─── Supplied information

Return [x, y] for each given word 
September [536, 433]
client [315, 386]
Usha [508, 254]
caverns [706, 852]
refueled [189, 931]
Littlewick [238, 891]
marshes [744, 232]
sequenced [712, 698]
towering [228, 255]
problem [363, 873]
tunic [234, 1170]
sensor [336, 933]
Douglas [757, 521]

──────
─── Supplied information

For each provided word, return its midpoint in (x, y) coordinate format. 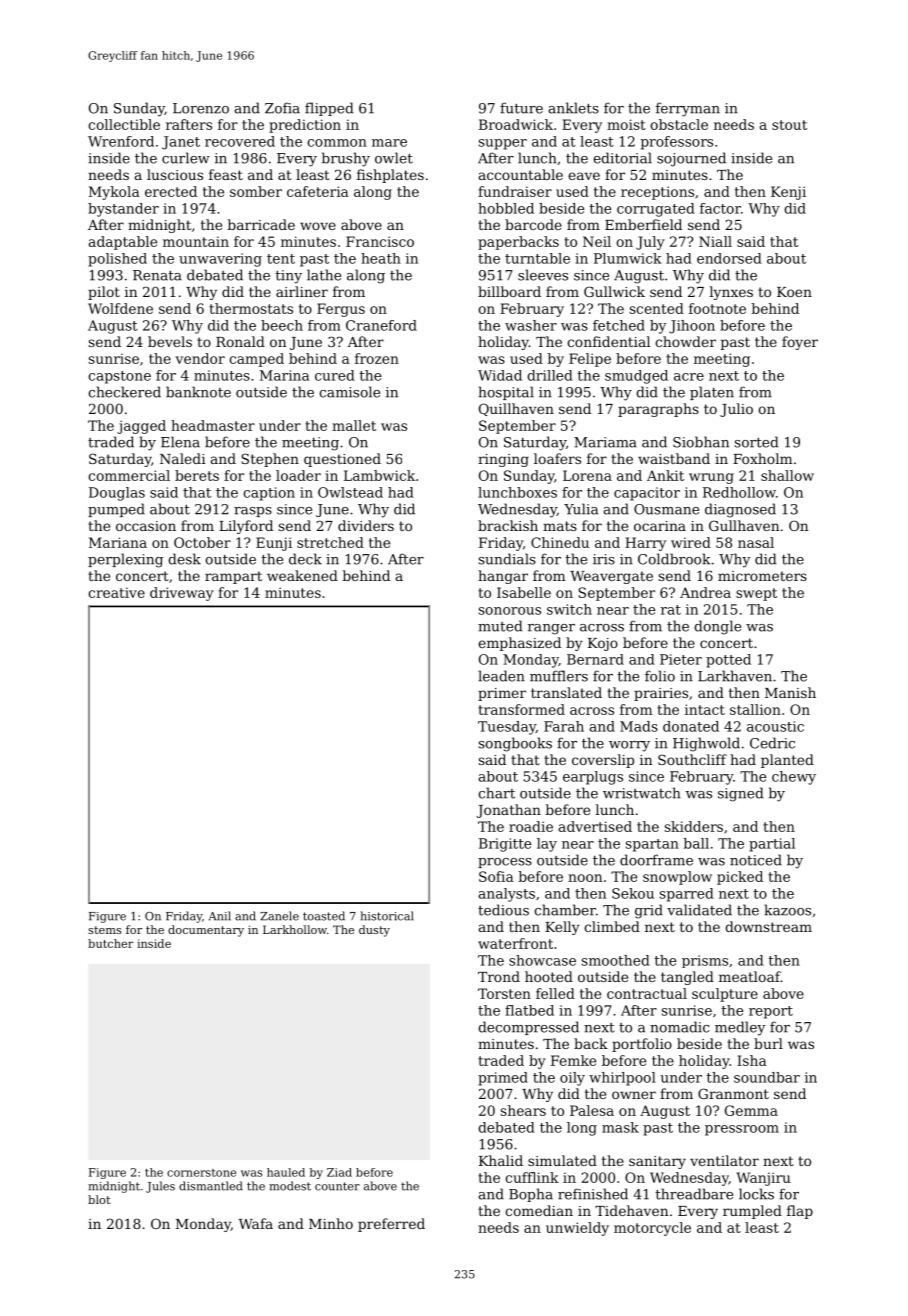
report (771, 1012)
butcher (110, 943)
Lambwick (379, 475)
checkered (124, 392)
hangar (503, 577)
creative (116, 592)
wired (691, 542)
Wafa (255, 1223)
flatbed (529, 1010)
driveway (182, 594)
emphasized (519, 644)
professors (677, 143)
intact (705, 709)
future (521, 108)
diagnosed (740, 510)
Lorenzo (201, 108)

──────

**Exercise:** Extract verbatim the lines from the one containing "Return [x, y] for each given word" up to and including the one containing "Douglas [757, 521]".

**Answer in full:**
Return [x, y] for each given word 
September [536, 433]
client [315, 386]
Usha [508, 254]
caverns [706, 852]
refueled [189, 931]
Littlewick [238, 891]
marshes [744, 232]
sequenced [712, 698]
towering [228, 255]
problem [363, 873]
tunic [234, 1170]
sensor [336, 933]
Douglas [757, 521]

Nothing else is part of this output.